Retype the lines between the one holding "Trace the roads" and the one holding "road 10 (unclassified): [(482,510),(465,448),(511,417)]", inclusive, with no changes.
>> Begin GIVEN INFORMATION
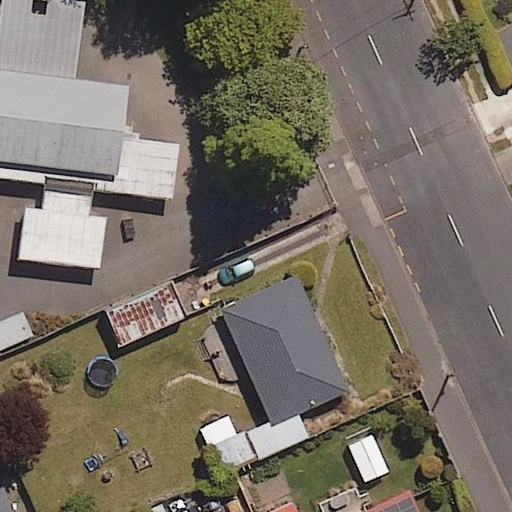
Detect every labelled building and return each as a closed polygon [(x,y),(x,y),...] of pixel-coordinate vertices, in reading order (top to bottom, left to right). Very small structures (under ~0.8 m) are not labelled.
[(133,83),(0,66),(0,178),(46,184),(43,207),(23,204),(16,261),(105,272),(112,214),(94,212),(97,192),(177,202),(185,141),(126,134),(133,83)] [(298,275),(222,309),(274,425),(350,390),(298,275)] [(170,283),(105,312),(122,350),(186,321),(170,283)] [(0,352),(33,337),(23,315),(0,324),(0,352)] [(238,435),(230,418),(200,431),(220,477),(258,461),(245,432),(238,435)] [(388,474),(371,435),(349,445),(366,484),(388,474)] [(418,511),(409,491),(361,511),(418,511)]
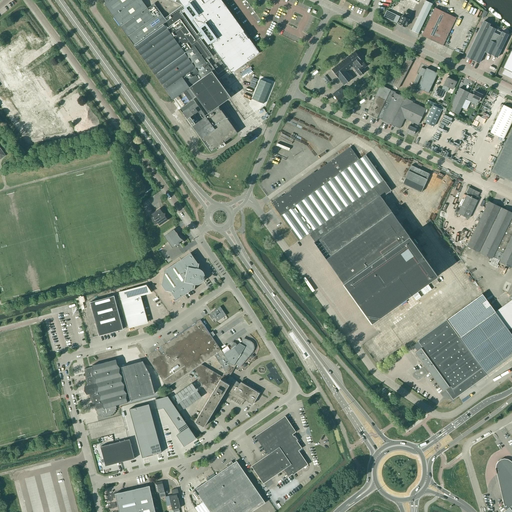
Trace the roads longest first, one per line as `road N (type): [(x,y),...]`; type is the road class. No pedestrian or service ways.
road 1 (unclassified): [(94,484),(203,455),(297,390),(230,282)]
road 2 (unclassified): [(94,484),(60,359),(150,335),(230,282)]
road 3 (unclassified): [(453,415),(434,414),(373,372),(245,197)]
road 4 (unclassified): [(197,233),(27,0)]
road 5 (unclassified): [(511,197),(291,91)]
road 6 (secondary): [(184,176),(57,0)]
road 7 (unclassified): [(511,93),(331,7)]
road 8 (secondary): [(244,258),(325,369)]
road 9 (primary): [(428,480),(432,458),(511,399)]
road 10 (unclassified): [(482,510),(465,448),(511,417)]
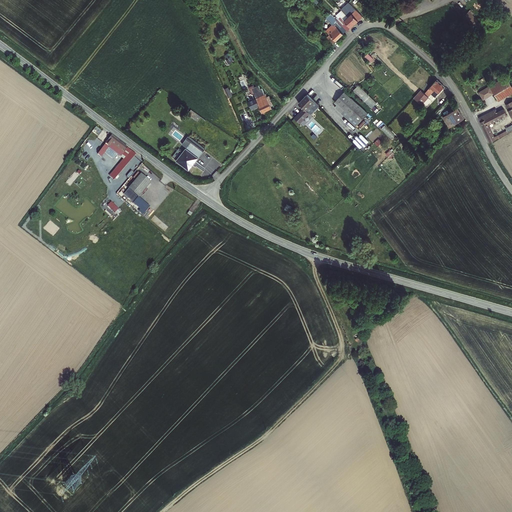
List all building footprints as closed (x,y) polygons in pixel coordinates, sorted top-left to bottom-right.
[(350,9),(347,12),(342,8),(340,10),(354,22),(360,17),(355,12),(354,13),(350,9)] [(347,28),(348,29),(354,22),(340,10),(334,15),(335,16),(334,18),(347,28)] [(469,11),(463,17),(475,28),(480,21),(469,11)] [(333,42),(347,28),(334,18),(331,20),(332,22),(325,29),(329,33),(330,34),(328,37),(333,42)] [(365,57),(371,63),(374,59),(368,54),(365,57)] [(511,80),(509,74),(503,77),(510,92),(511,91),(511,80)] [(490,84),(494,91),(495,90),(500,98),(510,92),(503,77),(490,84)] [(437,81),(424,95),(428,99),(431,96),(434,100),(444,89),(437,81)] [(490,84),(481,89),(485,96),(494,91),(490,84)] [(358,85),(353,91),(372,109),(377,103),(358,85)] [(259,86),(252,89),(262,114),(274,109),(270,100),(267,100),(263,89),(261,89),(259,86)] [(416,101),(419,98),(423,94),(421,92),(414,99),(416,101)] [(345,93),(335,103),(337,105),(334,108),(355,127),(367,114),(345,93)] [(316,105),(306,95),(297,104),(302,109),(293,118),(298,124),(302,119),(301,118),(307,113),(305,111),(307,108),(310,111),(316,105)] [(442,117),(446,123),(459,116),(456,110),(455,110),(453,107),(447,111),(448,114),(442,117)] [(511,107),(510,108),(511,112),(511,121),(505,126),(506,127),(495,135),(489,124),(508,114),(504,108),(495,112),(493,109),(480,117),(492,141),(511,128),(511,107)] [(197,122),(201,117),(191,109),(187,114),(197,122)] [(446,123),(448,128),(458,123),(459,124),(461,123),(460,122),(462,121),(459,116),(446,123)] [(206,149),(188,135),(171,157),(189,171),(206,149)] [(127,148),(110,136),(97,154),(101,157),(107,148),(120,157),(127,148)] [(90,164),(76,154),(71,161),(85,171),(90,164)] [(150,181),(140,173),(128,187),(138,196),(150,181)] [(111,201),(107,205),(114,212),(119,208),(111,201)]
>> End GIVEN INFORMATION
■ OUTPUT FOR THIS EXERCISE ■
Trace the roads longest first, one per line as `road N (type): [(x,y),...]`; type is the road class. No pedestrian or service ways.
road 1 (unclassified): [(94,484),(203,455),(297,390),(230,282)]
road 2 (unclassified): [(94,484),(60,359),(150,335),(230,282)]
road 3 (unclassified): [(453,415),(434,414),(373,372),(245,197)]
road 4 (unclassified): [(197,233),(27,0)]
road 5 (unclassified): [(511,197),(291,91)]
road 6 (secondary): [(184,176),(57,0)]
road 7 (unclassified): [(511,93),(331,7)]
road 8 (secondary): [(244,258),(325,369)]
road 9 (primary): [(428,480),(432,458),(511,399)]
road 10 (unclassified): [(482,510),(465,448),(511,417)]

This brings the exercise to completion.